►
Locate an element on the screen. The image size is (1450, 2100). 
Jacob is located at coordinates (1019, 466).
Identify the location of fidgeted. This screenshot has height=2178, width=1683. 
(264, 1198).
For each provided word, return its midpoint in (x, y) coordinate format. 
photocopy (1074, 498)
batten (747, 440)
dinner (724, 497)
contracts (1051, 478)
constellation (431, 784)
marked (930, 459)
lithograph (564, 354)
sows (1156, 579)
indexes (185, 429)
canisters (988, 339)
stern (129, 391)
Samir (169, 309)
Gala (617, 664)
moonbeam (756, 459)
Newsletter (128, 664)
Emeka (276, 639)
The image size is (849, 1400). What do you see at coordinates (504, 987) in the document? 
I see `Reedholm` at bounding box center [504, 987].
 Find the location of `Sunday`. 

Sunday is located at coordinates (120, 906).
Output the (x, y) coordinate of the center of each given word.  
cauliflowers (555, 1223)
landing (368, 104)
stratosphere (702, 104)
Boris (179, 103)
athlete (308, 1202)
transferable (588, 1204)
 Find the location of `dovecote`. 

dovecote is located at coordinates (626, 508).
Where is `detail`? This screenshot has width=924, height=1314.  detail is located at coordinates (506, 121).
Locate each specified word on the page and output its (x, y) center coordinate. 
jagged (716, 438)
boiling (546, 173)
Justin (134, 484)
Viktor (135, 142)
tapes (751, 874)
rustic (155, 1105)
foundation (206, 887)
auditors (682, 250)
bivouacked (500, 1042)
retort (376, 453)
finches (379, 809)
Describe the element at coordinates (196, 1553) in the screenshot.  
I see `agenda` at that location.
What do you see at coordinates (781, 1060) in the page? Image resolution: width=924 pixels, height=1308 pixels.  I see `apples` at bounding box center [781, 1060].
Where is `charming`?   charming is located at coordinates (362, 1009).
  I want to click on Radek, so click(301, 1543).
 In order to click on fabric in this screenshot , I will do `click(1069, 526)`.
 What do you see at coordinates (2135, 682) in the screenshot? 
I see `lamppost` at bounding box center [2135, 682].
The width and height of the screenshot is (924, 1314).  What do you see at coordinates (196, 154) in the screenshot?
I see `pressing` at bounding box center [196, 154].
◄
WHAT YOU HAVE TO DO – Please copy out the part of the records that opens with the line containing "coordinates (506, 121)." and closes with the line containing "at that location.", keeping both of those lines and reproducing every line unchanged.

FINAL RESULT –
Where is `detail`? This screenshot has width=924, height=1314.  detail is located at coordinates (506, 121).
Locate each specified word on the page and output its (x, y) center coordinate. 
jagged (716, 438)
boiling (546, 173)
Justin (134, 484)
Viktor (135, 142)
tapes (751, 874)
rustic (155, 1105)
foundation (206, 887)
auditors (682, 250)
bivouacked (500, 1042)
retort (376, 453)
finches (379, 809)
Describe the element at coordinates (196, 1553) in the screenshot.  
I see `agenda` at that location.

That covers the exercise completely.